■ Written request
Please extract each line from the items below that contains the string "grace".
::::::::
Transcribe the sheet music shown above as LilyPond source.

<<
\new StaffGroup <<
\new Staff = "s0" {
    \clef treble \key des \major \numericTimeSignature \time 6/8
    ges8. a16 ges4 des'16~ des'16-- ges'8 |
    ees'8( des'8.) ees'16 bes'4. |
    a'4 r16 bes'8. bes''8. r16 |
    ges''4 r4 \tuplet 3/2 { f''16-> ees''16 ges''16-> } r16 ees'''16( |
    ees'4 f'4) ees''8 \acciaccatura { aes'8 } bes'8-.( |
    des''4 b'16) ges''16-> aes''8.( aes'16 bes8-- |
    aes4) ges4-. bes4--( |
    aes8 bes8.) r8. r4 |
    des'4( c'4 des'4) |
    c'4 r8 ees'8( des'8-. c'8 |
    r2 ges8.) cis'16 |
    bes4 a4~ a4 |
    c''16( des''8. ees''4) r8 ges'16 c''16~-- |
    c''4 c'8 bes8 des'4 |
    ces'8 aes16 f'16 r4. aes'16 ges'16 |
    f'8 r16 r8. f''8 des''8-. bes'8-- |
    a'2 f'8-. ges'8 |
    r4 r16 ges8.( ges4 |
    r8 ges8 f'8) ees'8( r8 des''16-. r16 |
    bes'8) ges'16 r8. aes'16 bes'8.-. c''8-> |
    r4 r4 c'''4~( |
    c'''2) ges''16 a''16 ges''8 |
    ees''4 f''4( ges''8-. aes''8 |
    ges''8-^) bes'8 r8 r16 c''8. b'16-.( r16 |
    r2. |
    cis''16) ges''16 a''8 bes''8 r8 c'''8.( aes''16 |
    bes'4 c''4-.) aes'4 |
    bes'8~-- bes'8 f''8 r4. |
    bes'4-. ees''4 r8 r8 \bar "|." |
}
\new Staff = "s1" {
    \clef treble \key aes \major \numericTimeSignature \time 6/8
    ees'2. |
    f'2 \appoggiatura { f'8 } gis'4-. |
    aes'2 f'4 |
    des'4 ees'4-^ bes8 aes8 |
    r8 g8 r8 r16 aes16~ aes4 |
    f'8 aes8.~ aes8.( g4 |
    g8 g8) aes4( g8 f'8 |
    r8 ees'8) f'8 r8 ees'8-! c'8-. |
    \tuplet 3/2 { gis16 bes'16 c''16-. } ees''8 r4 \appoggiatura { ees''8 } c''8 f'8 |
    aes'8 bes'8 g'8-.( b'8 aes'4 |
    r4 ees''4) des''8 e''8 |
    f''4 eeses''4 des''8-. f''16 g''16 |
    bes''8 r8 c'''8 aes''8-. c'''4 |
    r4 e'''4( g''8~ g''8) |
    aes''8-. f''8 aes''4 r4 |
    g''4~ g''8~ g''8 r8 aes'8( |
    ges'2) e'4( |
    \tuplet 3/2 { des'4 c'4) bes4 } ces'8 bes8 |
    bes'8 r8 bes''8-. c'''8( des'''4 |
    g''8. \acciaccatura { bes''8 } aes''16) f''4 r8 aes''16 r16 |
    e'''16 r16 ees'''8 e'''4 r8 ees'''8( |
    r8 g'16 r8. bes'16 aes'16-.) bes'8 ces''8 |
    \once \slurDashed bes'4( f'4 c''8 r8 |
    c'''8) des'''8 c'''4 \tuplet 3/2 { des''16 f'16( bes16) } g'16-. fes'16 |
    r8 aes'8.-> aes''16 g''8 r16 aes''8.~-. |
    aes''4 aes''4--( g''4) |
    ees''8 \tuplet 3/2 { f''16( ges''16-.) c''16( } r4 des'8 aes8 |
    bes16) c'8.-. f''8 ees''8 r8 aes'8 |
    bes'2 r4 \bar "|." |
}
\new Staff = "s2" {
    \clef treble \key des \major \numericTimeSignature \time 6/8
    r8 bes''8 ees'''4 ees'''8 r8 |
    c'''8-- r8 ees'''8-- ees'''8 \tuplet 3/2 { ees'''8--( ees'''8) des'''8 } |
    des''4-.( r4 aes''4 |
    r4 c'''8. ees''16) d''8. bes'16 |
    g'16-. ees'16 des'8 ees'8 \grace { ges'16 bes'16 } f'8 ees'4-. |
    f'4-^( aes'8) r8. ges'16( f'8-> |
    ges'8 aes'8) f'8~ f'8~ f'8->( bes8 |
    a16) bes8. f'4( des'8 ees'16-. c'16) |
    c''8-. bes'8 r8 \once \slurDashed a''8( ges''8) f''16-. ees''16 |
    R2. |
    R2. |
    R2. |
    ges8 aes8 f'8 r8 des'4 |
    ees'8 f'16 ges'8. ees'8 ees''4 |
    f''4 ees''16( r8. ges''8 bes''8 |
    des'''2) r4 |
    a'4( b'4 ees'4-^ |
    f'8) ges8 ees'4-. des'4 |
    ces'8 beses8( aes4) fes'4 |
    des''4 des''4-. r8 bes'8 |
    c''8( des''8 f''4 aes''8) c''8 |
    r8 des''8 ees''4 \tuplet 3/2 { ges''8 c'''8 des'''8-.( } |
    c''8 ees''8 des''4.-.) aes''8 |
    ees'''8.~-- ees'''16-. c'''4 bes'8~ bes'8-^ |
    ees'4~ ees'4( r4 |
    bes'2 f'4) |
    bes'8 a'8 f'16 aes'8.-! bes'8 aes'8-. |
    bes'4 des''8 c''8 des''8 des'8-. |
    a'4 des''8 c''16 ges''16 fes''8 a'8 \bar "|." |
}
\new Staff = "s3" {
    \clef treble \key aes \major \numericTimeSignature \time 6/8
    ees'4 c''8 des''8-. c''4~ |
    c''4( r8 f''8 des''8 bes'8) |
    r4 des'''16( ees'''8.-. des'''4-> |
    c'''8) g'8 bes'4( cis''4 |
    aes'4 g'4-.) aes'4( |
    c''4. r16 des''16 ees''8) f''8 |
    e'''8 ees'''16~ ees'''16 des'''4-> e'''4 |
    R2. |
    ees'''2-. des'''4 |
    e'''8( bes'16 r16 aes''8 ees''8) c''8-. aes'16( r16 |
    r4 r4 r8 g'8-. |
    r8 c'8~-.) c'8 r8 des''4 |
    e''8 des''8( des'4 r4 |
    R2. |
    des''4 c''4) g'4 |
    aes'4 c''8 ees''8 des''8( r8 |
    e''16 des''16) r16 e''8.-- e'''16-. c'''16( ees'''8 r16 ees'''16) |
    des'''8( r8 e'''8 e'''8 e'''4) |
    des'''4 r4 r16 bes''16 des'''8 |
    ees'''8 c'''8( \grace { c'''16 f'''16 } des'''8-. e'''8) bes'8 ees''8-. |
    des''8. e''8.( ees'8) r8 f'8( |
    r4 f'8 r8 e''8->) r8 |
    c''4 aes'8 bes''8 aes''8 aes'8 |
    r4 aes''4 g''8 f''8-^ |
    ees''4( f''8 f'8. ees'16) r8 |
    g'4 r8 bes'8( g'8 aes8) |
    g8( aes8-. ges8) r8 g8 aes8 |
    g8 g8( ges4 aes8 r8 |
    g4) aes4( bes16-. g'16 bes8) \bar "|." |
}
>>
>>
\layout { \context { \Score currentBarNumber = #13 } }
::::::::
■ Correct result
    g'16-. ees'16 des'8 ees'8 \grace { ges'16 bes'16 } f'8 ees'4-. |
    ees'''8 c'''8( \grace { c'''16 f'''16 } des'''8-. e'''8) bes'8 ees''8-. |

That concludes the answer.